Exercise directions: Only the lines that contain the string "green" belong in the answer; pull them from the records.

Saved entries:
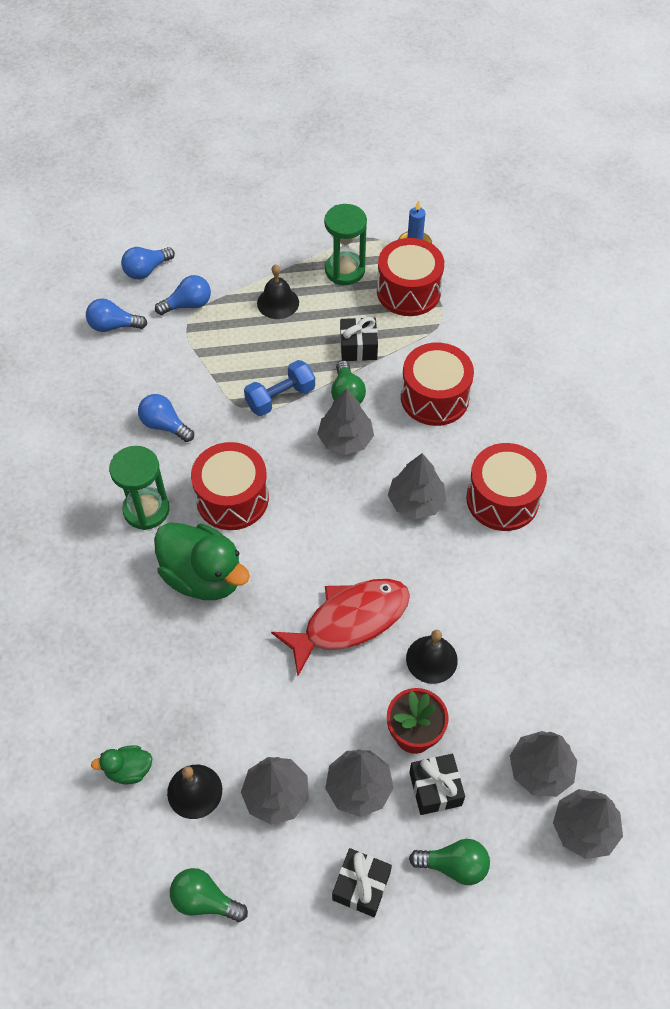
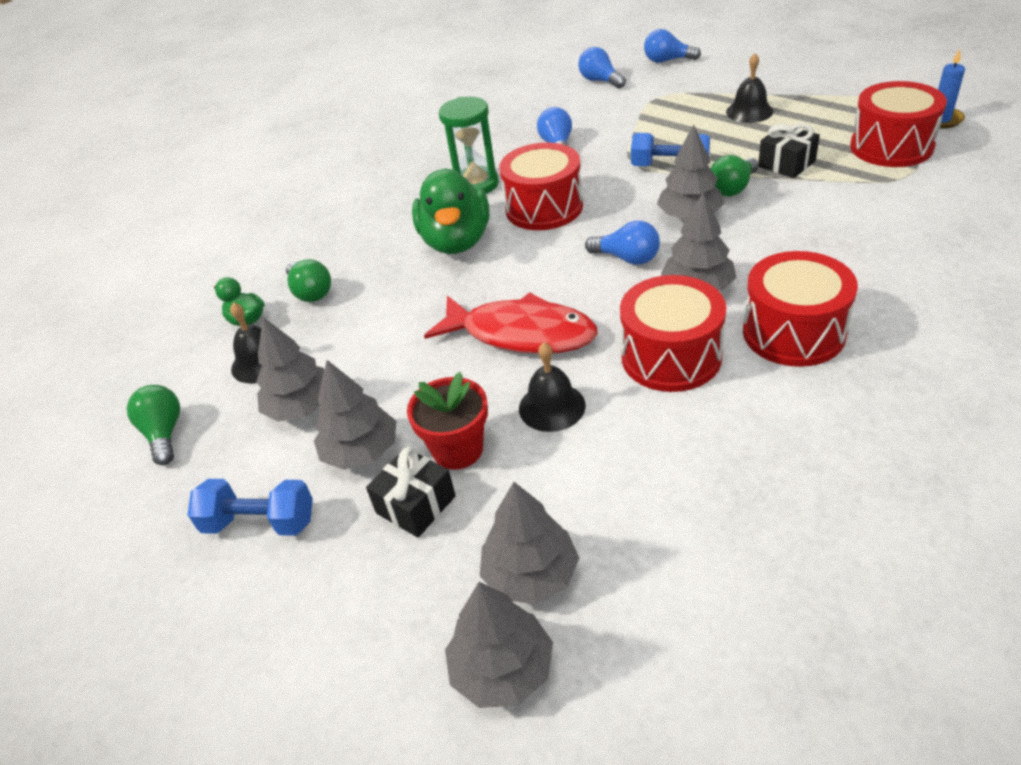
camera: 55 degrees right, 15 degrees down
blue light bulb [155,275,211,315] -> blue light bulb moved to [585,221,660,265]
green hourglass [324,204,367,285] -> none
black gift [332,848,392,917] -> blue dumbbell [188,479,313,536]
red drum [401,343,474,426] -> red drum moved to [620,275,726,392]
green light bulb [409,839,490,885] -> green light bulb moved to [286,259,331,302]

Response to this exercise:
green hourglass [324,204,367,285] -> none
green light bulb [409,839,490,885] -> green light bulb moved to [286,259,331,302]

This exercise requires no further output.